(Colored geometric primitive data)
============
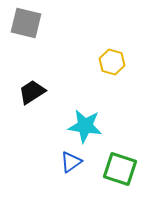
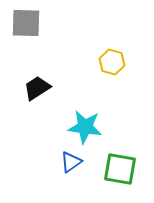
gray square: rotated 12 degrees counterclockwise
black trapezoid: moved 5 px right, 4 px up
cyan star: moved 1 px down
green square: rotated 8 degrees counterclockwise
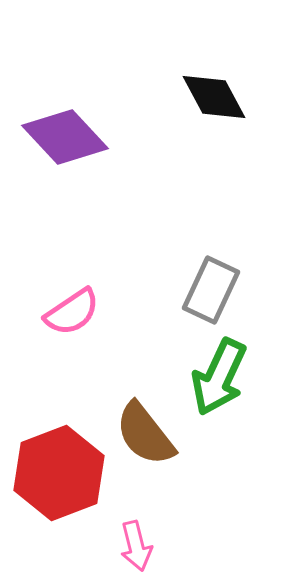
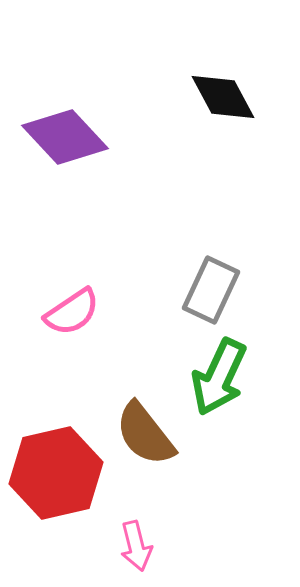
black diamond: moved 9 px right
red hexagon: moved 3 px left; rotated 8 degrees clockwise
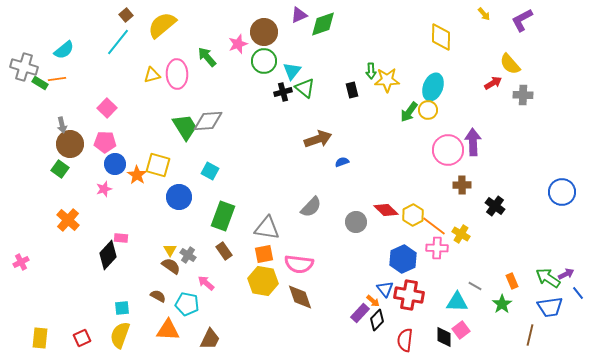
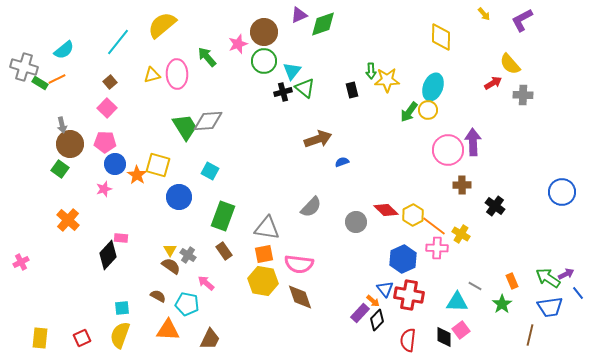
brown square at (126, 15): moved 16 px left, 67 px down
orange line at (57, 79): rotated 18 degrees counterclockwise
red semicircle at (405, 340): moved 3 px right
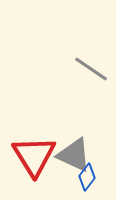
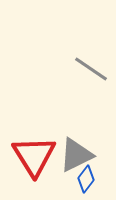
gray triangle: moved 2 px right; rotated 51 degrees counterclockwise
blue diamond: moved 1 px left, 2 px down
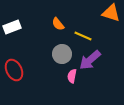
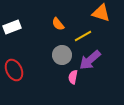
orange triangle: moved 10 px left
yellow line: rotated 54 degrees counterclockwise
gray circle: moved 1 px down
pink semicircle: moved 1 px right, 1 px down
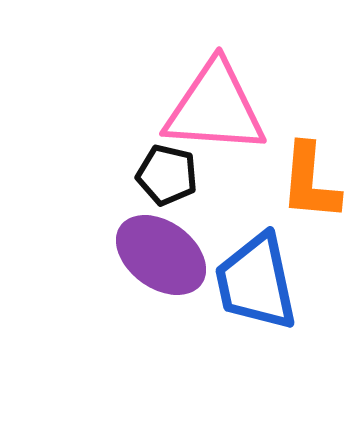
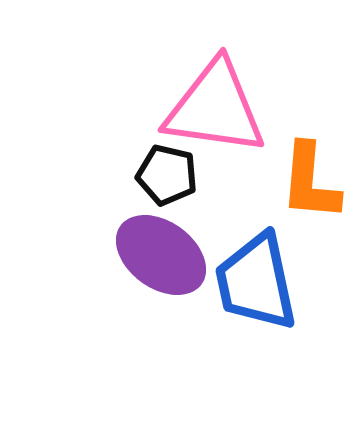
pink triangle: rotated 4 degrees clockwise
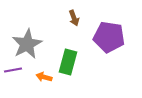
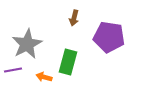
brown arrow: rotated 35 degrees clockwise
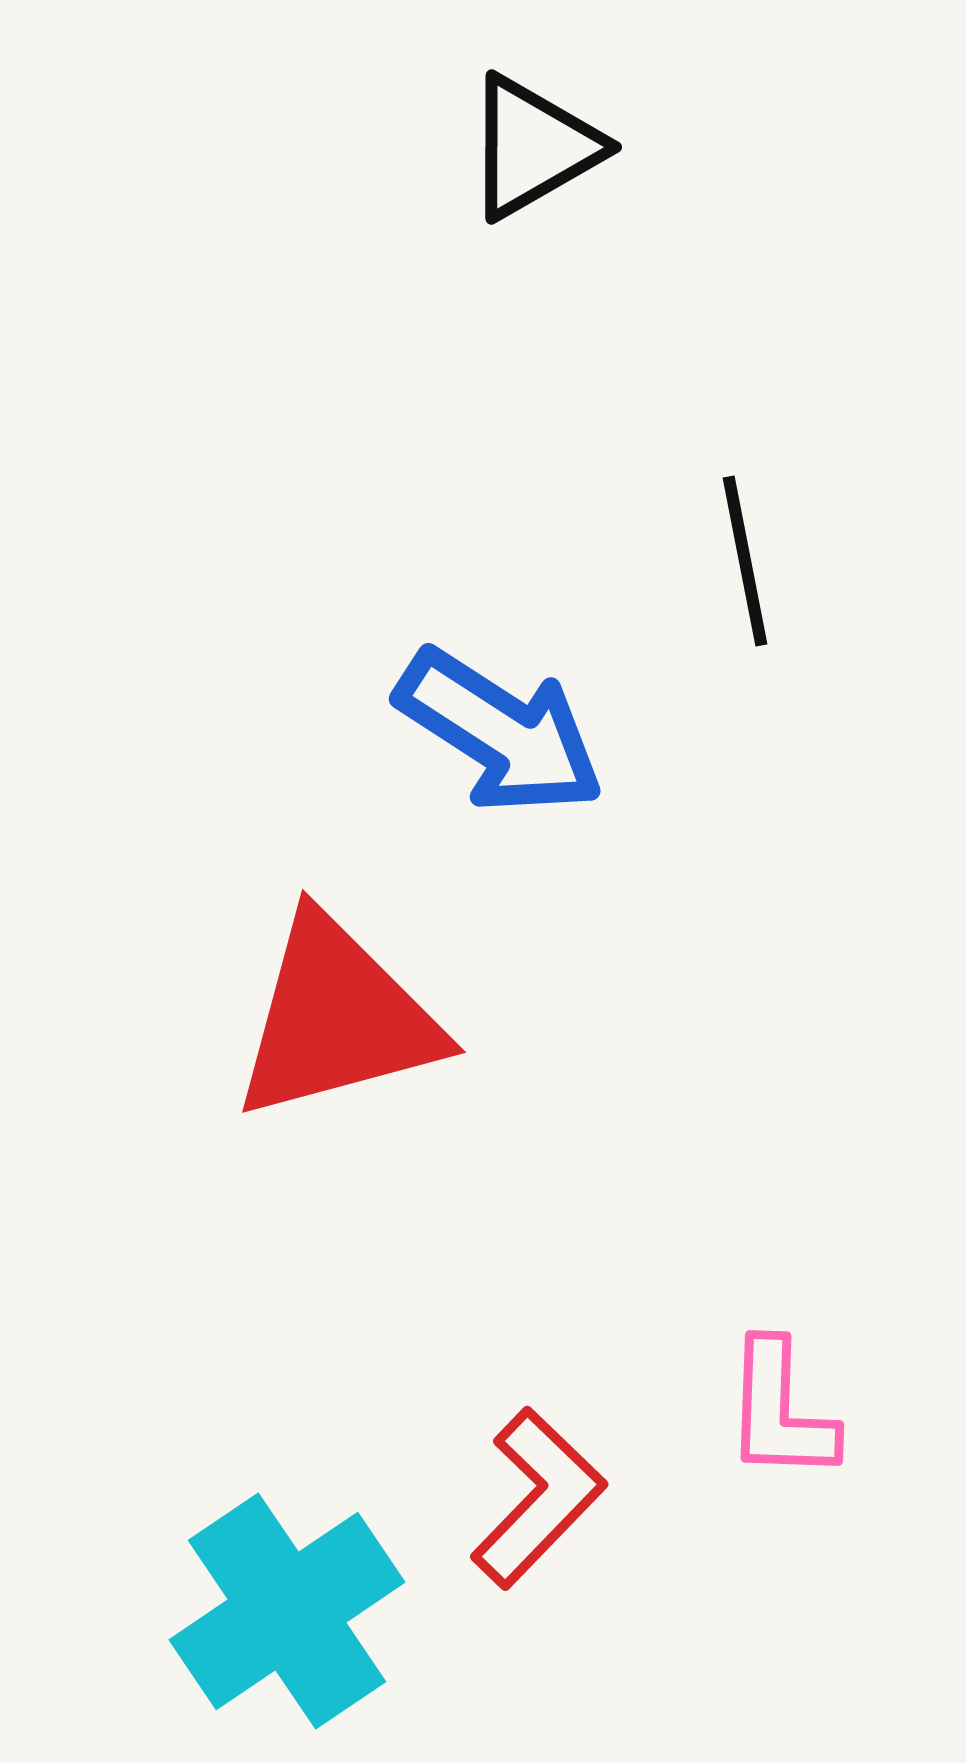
============
Your task
Your answer must be the lines from the one containing "orange triangle: moved 10 px left" through the final line of the entries, duplicated exactly, with both ends kept and all pictures left out.

Completed task
orange triangle: moved 10 px left
yellow line: rotated 54 degrees counterclockwise
gray circle: moved 1 px down
pink semicircle: moved 1 px right, 1 px down
pink triangle: rotated 4 degrees clockwise
brown arrow: rotated 35 degrees clockwise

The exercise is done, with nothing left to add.